(Scene images with change listings)

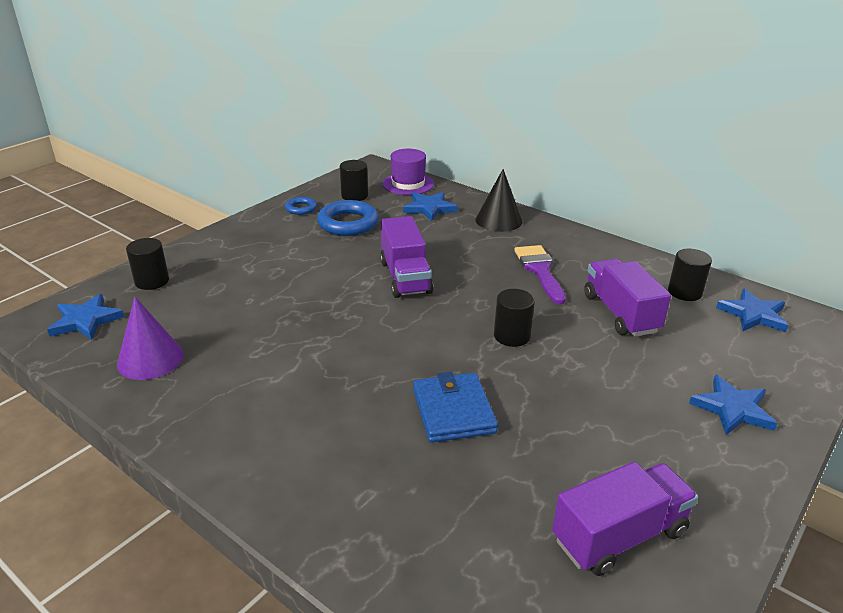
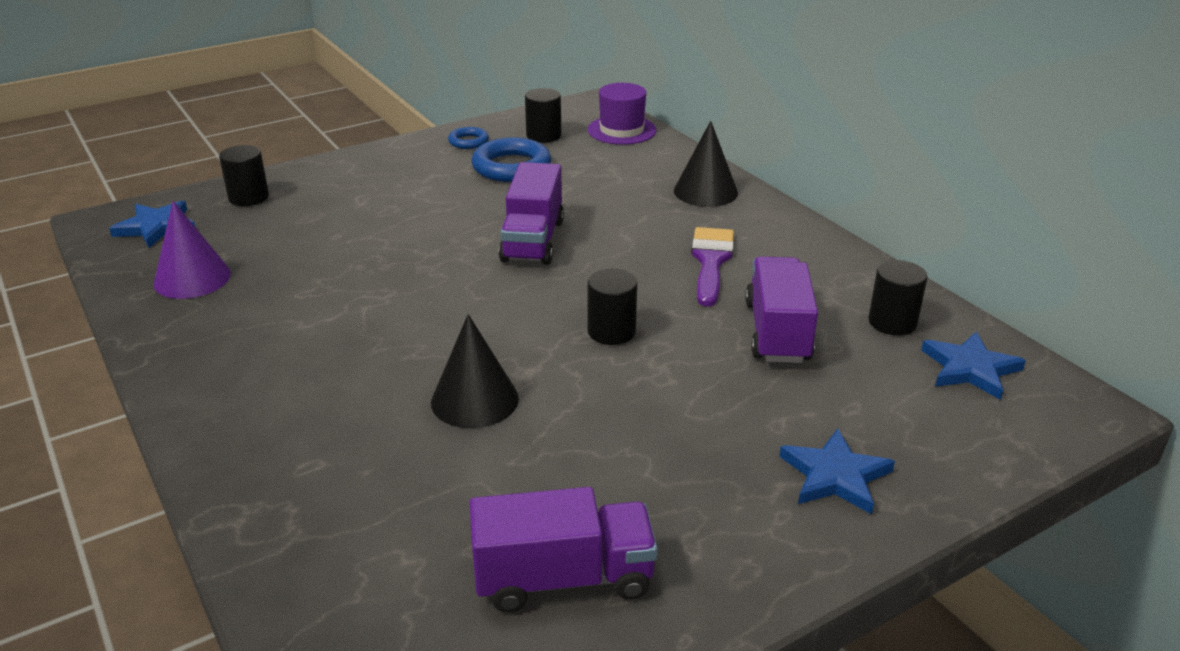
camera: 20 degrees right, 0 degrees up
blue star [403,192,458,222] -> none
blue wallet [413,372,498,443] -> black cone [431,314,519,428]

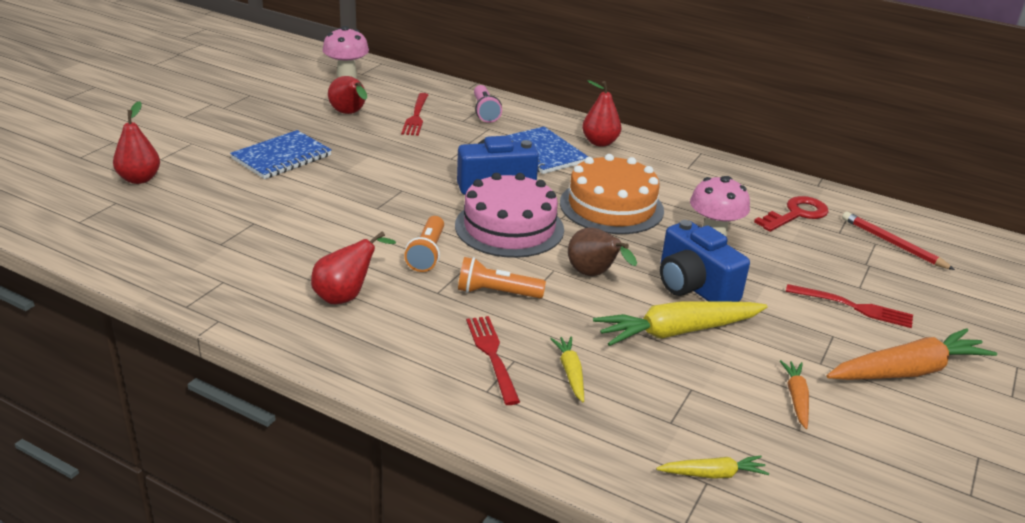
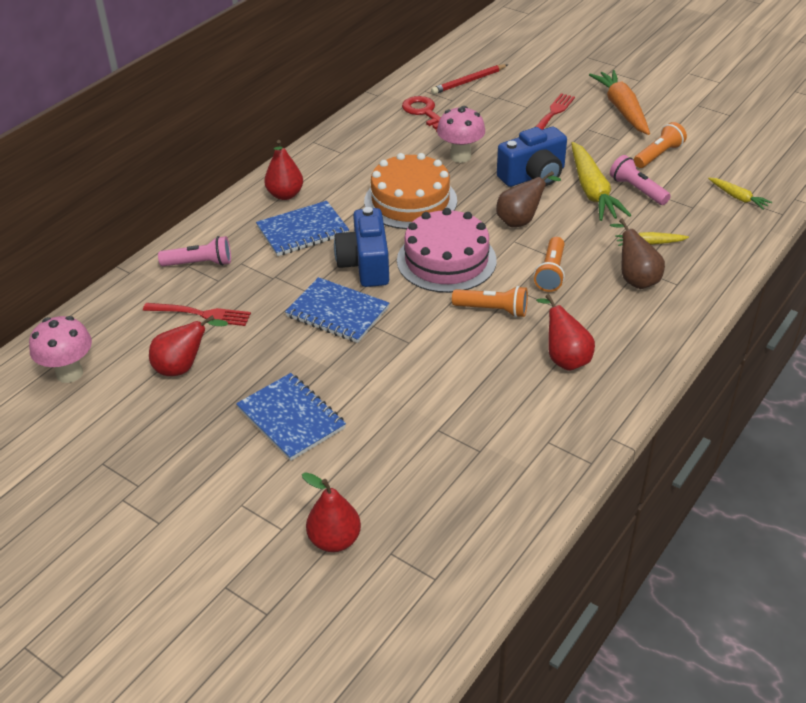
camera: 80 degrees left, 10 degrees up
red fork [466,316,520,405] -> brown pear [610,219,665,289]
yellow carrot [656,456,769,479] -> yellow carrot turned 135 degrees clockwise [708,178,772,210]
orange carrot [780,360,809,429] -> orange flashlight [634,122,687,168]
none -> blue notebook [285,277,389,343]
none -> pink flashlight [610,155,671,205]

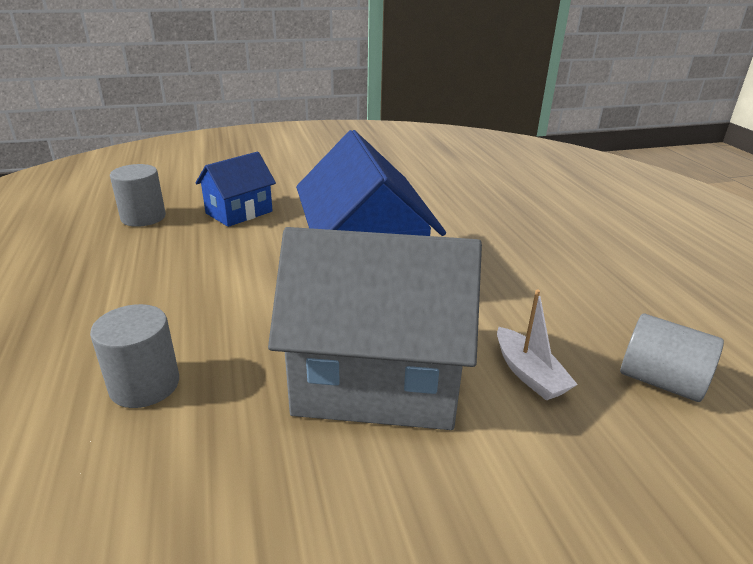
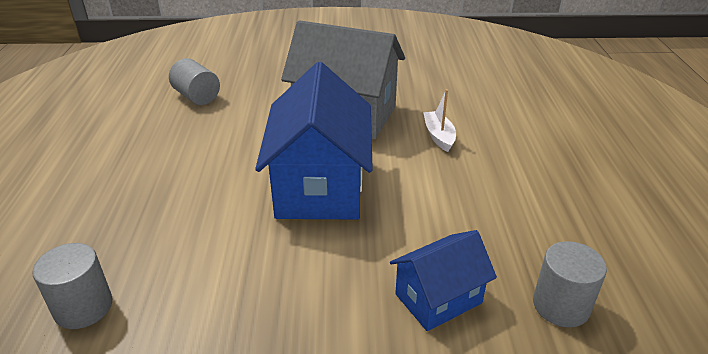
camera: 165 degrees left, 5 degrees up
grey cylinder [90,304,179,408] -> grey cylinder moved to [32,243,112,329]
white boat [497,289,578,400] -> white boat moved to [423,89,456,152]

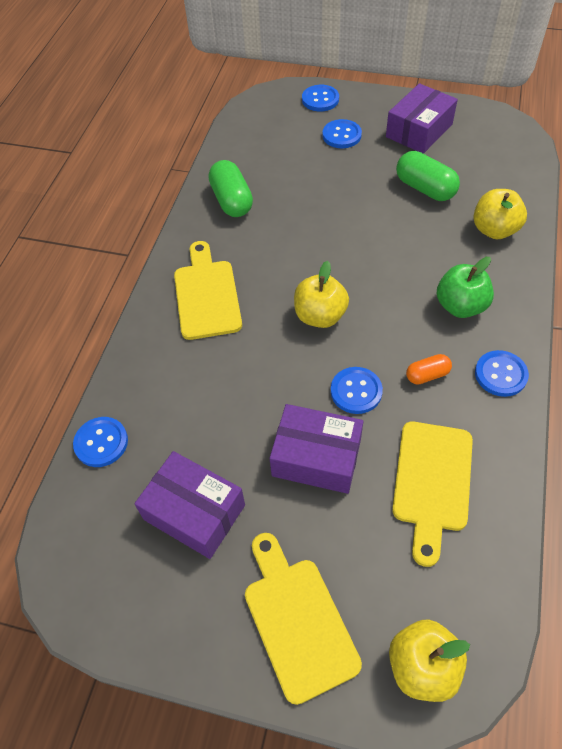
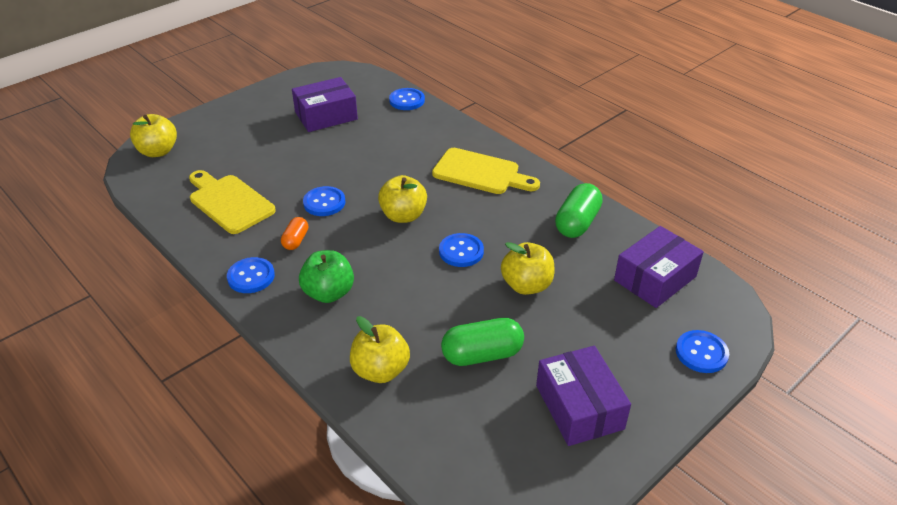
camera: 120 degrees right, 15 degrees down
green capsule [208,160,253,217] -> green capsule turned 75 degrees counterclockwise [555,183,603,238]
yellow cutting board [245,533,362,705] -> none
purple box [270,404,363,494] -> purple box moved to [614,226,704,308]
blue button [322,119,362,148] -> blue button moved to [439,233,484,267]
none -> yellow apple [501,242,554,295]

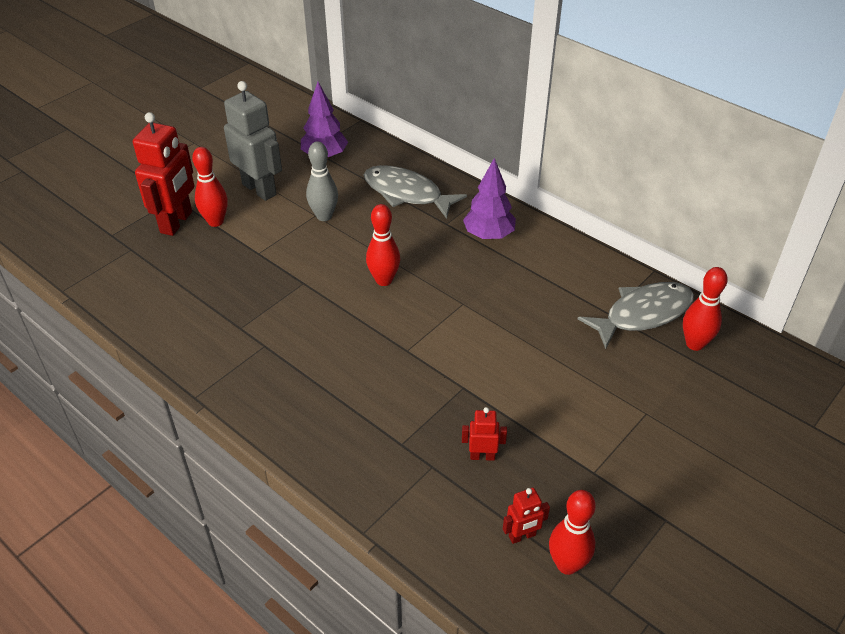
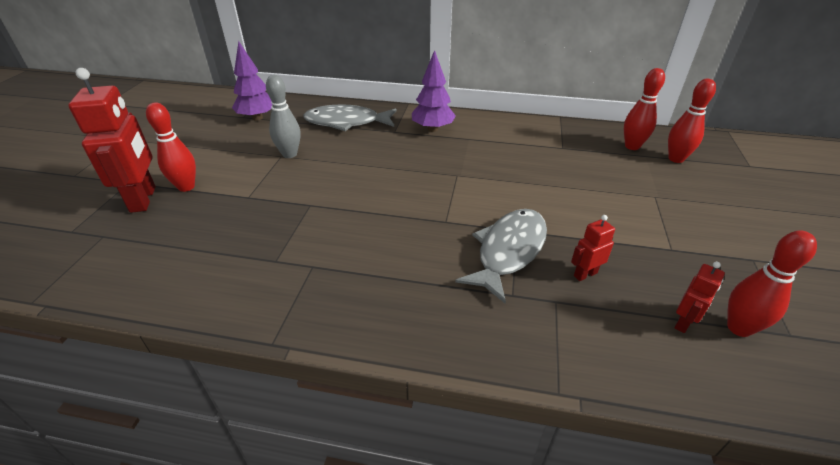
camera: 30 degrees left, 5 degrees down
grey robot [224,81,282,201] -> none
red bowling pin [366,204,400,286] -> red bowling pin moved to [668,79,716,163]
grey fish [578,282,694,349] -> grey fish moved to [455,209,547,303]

→ Brief:
An exact copy of the lines from the one containing "red bowling pin [366,204,400,286]" through the end of the entries is required, and nothing beyond them.

→ Written answer:
red bowling pin [366,204,400,286] -> red bowling pin moved to [668,79,716,163]
grey fish [578,282,694,349] -> grey fish moved to [455,209,547,303]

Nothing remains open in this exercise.